━━ DATA TO USE ━━

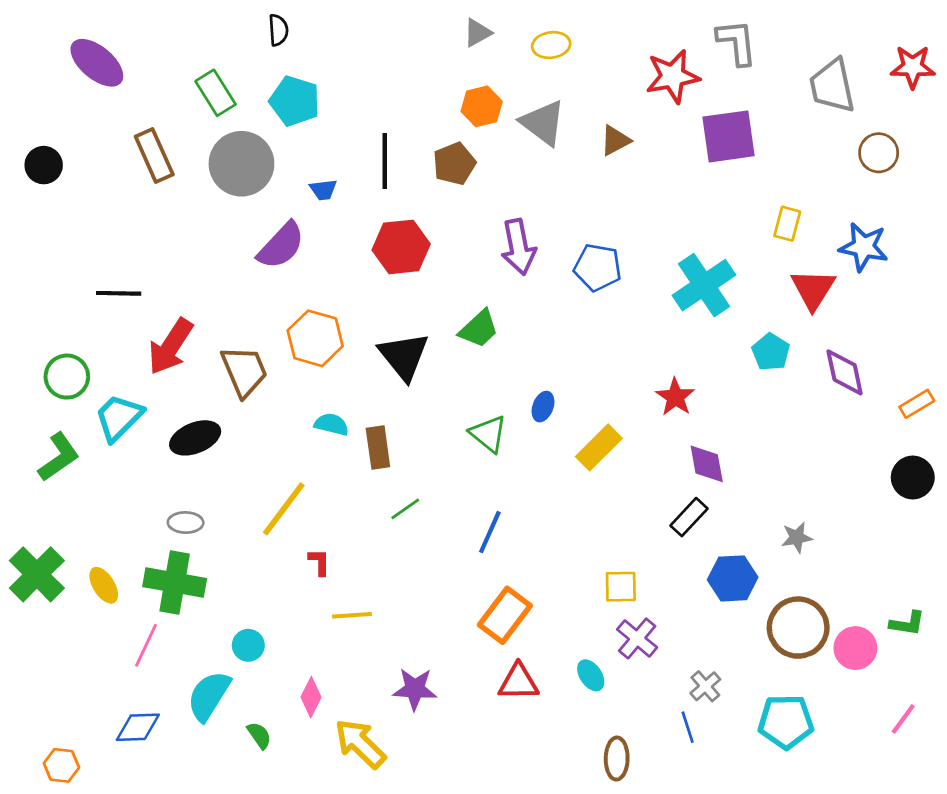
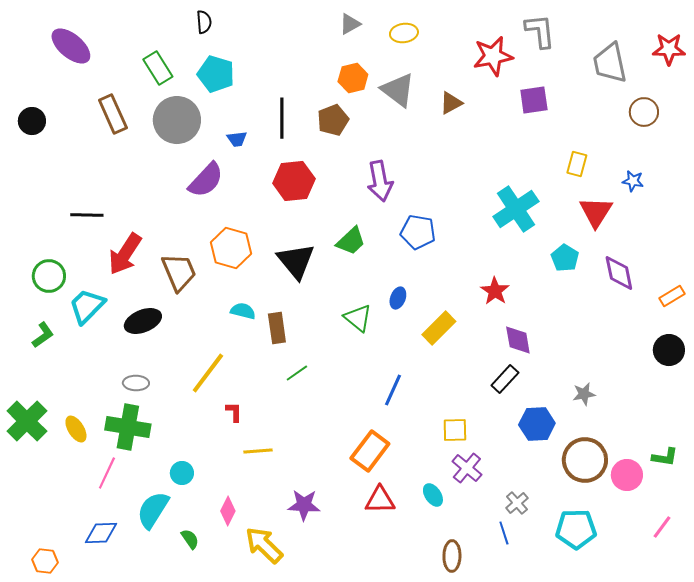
purple square: (729, 136) -> (534, 100), size x0.7
blue star: (864, 247) -> (633, 181), size x0.6
blue pentagon: (598, 267) -> (418, 232), moved
green L-shape: (59, 457) -> (43, 335), size x0.7
blue line: (490, 532) -> (393, 390), moved

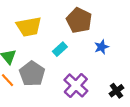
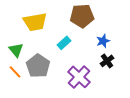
brown pentagon: (79, 20) -> (82, 16), turned -30
black cross: (116, 91) -> (107, 61), moved

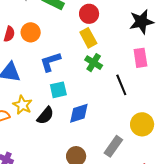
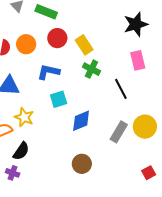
red circle: (89, 14) -> (57, 38), moved
blue L-shape: (50, 62) -> (48, 72), turned 35
black semicircle: (45, 116) -> (21, 151), moved
gray rectangle: (113, 146) -> (119, 132), moved

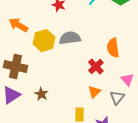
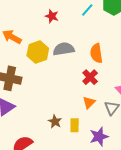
orange semicircle: (113, 48) -> (96, 53), moved
brown star: (41, 94) -> (55, 121), moved

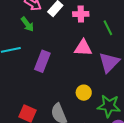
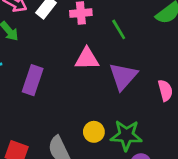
yellow circle: (84, 93) -> (94, 132), moved

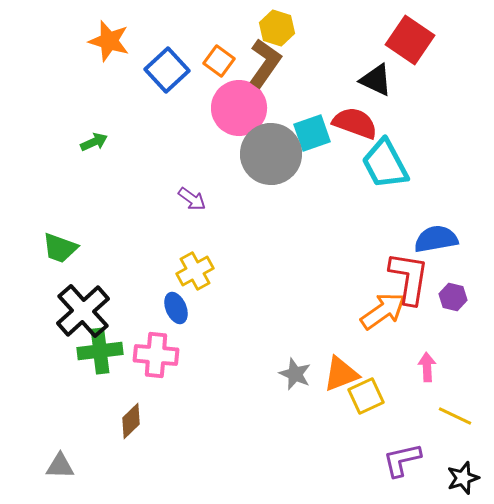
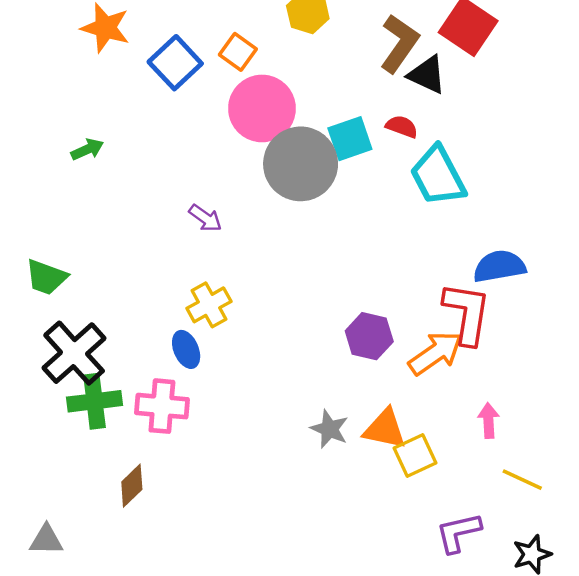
brown L-shape: (265, 63) -> (399, 43), moved
red semicircle: (355, 123) -> (402, 127), size x0.6
purple hexagon: (453, 297) -> (369, 336), moved, size x1.4
orange triangle: (341, 374) -> (385, 429), turned 33

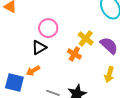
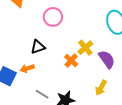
pink circle: (48, 28) -> (53, 17), moved

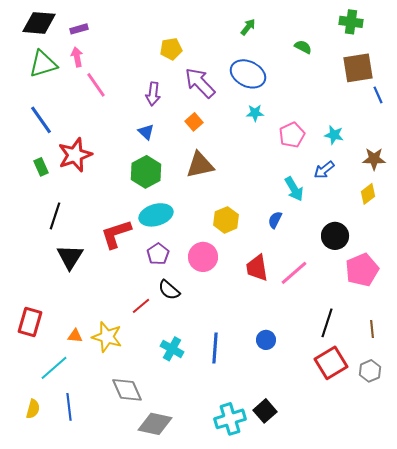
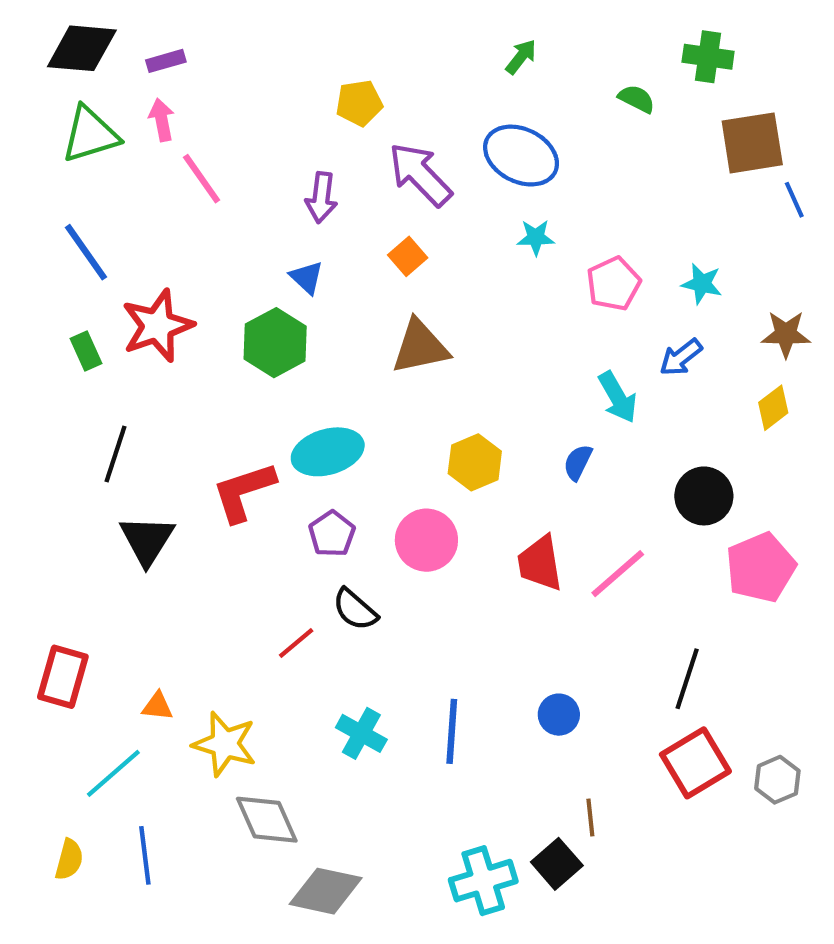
green cross: (351, 22) -> (708, 57), moved
green hexagon: (146, 172) -> (275, 343), moved
brown line: (372, 329) -> (590, 818), moved
yellow star: (107, 337) -> (225, 744), moved

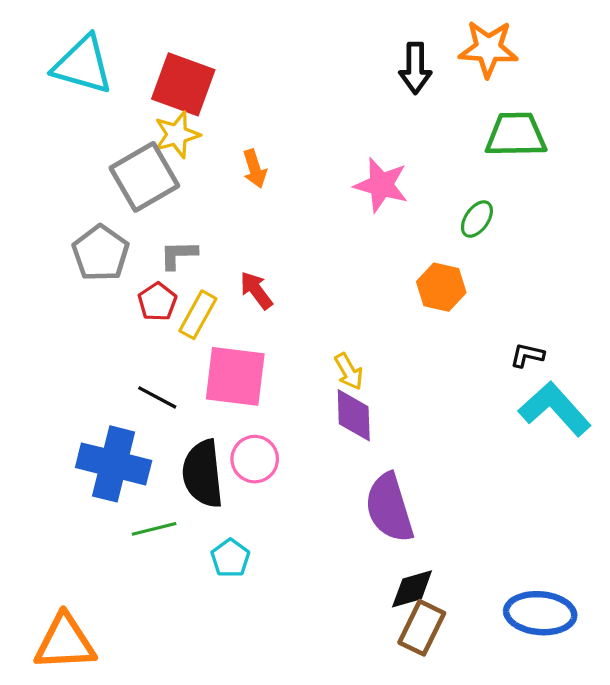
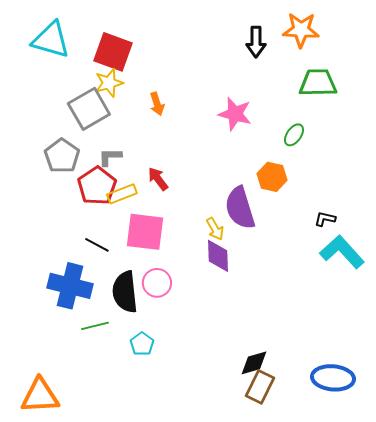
red pentagon: (157, 302) -> (97, 186), size x1.6
yellow rectangle: (198, 315) -> (122, 194), turned 40
purple semicircle: (389, 508) -> (240, 208), moved

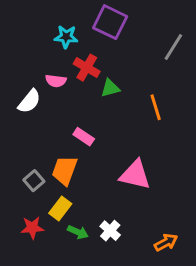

━━━

▶ _THE PROBLEM_:
This exercise asks for the data above to be given again exactly, without pictures.

▶ _RESULT OF THE TASK_:
purple square: (729, 136) -> (534, 100), size x0.7
blue star: (864, 247) -> (633, 181), size x0.6
blue pentagon: (598, 267) -> (418, 232), moved
green L-shape: (59, 457) -> (43, 335), size x0.7
blue line: (490, 532) -> (393, 390), moved

brown pentagon: (79, 20) -> (82, 16), turned -30
black cross: (116, 91) -> (107, 61), moved

red circle: (89, 14) -> (57, 38), moved
blue L-shape: (50, 62) -> (48, 72), turned 35
black semicircle: (45, 116) -> (21, 151), moved
gray rectangle: (113, 146) -> (119, 132), moved

orange semicircle: (113, 48) -> (96, 53), moved
brown star: (41, 94) -> (55, 121), moved

yellow circle: (84, 93) -> (94, 132), moved

brown L-shape: (265, 63) -> (399, 43), moved
red semicircle: (355, 123) -> (402, 127), size x0.6
purple hexagon: (453, 297) -> (369, 336), moved, size x1.4
orange triangle: (341, 374) -> (385, 429), turned 33

pink circle: (48, 28) -> (53, 17), moved

green cross: (351, 22) -> (708, 57), moved
green hexagon: (146, 172) -> (275, 343), moved
brown line: (372, 329) -> (590, 818), moved
yellow star: (107, 337) -> (225, 744), moved

red pentagon: (157, 302) -> (97, 186), size x1.6
yellow rectangle: (198, 315) -> (122, 194), turned 40
purple semicircle: (389, 508) -> (240, 208), moved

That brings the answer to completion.